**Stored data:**

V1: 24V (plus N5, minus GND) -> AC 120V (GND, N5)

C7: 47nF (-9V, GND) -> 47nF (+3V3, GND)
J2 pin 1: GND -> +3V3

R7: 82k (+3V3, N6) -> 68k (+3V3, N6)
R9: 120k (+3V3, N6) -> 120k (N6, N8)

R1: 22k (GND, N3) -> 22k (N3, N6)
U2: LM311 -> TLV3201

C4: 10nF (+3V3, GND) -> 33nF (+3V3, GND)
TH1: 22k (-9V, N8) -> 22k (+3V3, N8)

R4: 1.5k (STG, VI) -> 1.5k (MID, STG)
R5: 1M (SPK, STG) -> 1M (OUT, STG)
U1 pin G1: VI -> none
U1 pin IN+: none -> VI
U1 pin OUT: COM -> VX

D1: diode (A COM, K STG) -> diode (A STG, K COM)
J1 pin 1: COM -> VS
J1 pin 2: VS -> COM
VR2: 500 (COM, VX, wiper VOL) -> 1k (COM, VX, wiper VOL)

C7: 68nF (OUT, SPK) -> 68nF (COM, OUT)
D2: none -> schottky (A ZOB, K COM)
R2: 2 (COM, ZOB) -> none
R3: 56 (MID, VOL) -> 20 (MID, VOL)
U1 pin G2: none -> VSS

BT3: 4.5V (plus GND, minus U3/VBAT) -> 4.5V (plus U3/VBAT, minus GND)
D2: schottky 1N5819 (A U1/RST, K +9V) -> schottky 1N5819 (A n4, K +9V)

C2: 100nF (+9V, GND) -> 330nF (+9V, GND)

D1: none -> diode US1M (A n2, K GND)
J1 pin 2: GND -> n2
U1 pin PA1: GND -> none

**WHAT IS BEING ASKED:**
Look back at the entries above. Retype the line with "D1: diode (A", the line with "U1 pin G2: none -> VSS", and all lines in between.

**WRITTEN RESPONSE:**
D1: diode (A COM, K STG) -> diode (A STG, K COM)
J1 pin 1: COM -> VS
J1 pin 2: VS -> COM
VR2: 500 (COM, VX, wiper VOL) -> 1k (COM, VX, wiper VOL)

C7: 68nF (OUT, SPK) -> 68nF (COM, OUT)
D2: none -> schottky (A ZOB, K COM)
R2: 2 (COM, ZOB) -> none
R3: 56 (MID, VOL) -> 20 (MID, VOL)
U1 pin G2: none -> VSS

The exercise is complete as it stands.